Work instruction:
Find the line that contains "to (602, 155)". Then set down that line and all the lines after it, to the end of the records, exactly and with nothing added.

Source data:
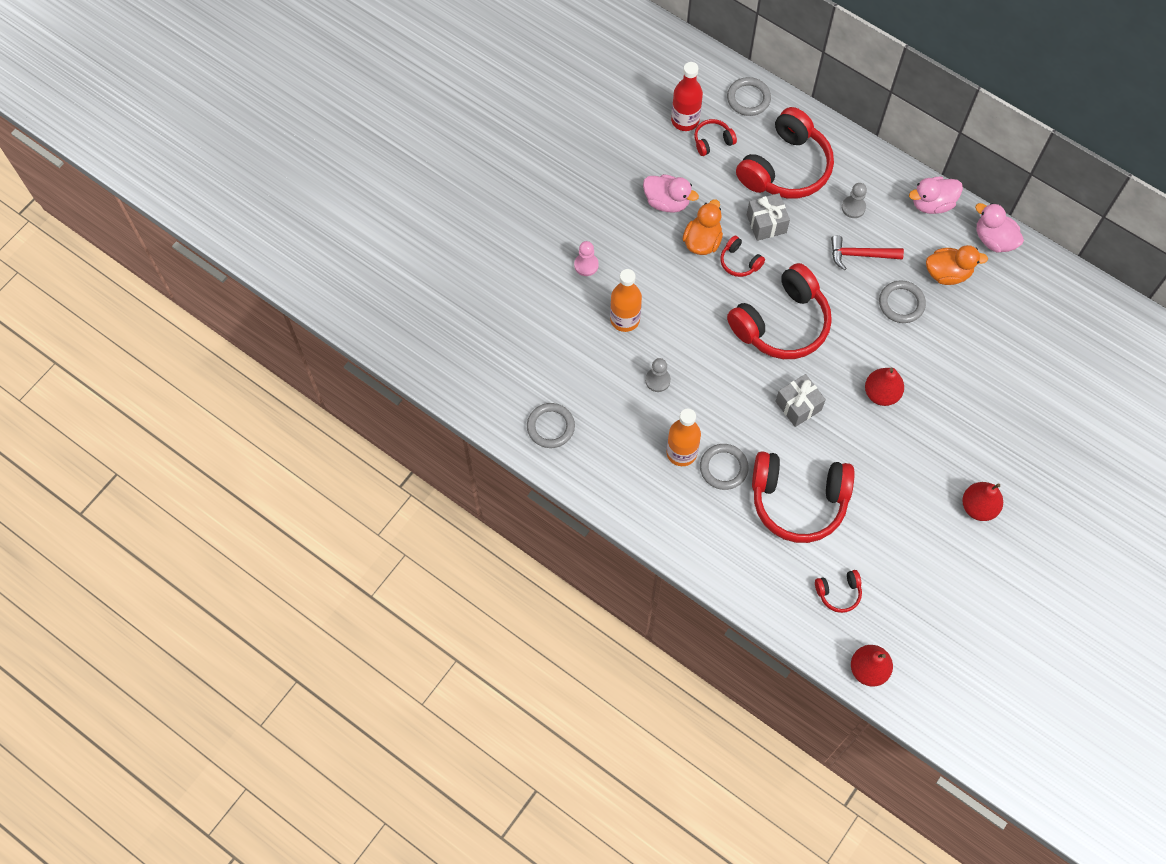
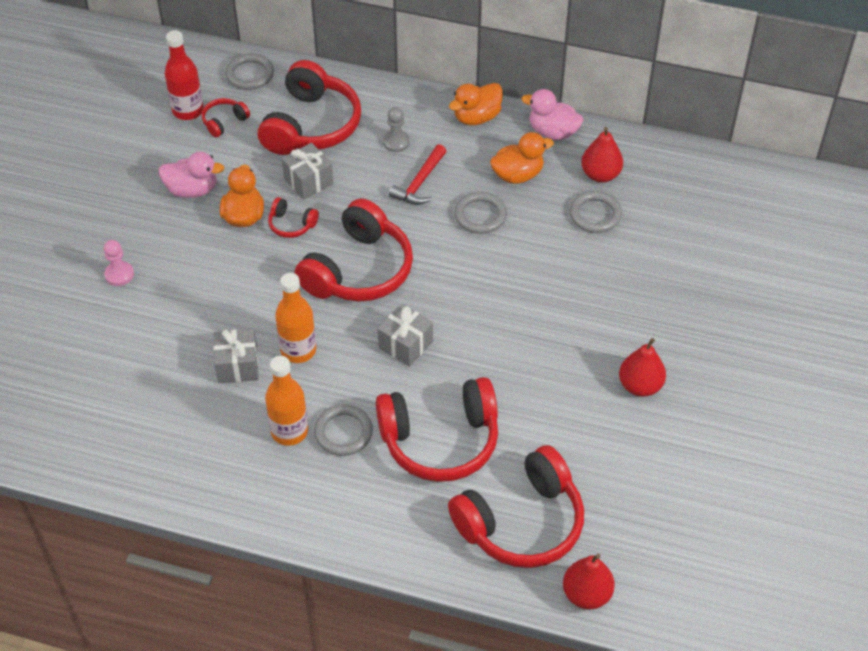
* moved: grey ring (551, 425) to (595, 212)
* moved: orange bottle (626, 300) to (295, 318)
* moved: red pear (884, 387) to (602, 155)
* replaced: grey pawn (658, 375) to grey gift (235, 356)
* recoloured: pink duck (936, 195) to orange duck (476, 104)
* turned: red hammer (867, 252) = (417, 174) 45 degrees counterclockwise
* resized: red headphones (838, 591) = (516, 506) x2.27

Task answer:
* moved: red pear (884, 387) to (602, 155)
* replaced: grey pawn (658, 375) to grey gift (235, 356)
* recoloured: pink duck (936, 195) to orange duck (476, 104)
* turned: red hammer (867, 252) = (417, 174) 45 degrees counterclockwise
* resized: red headphones (838, 591) = (516, 506) x2.27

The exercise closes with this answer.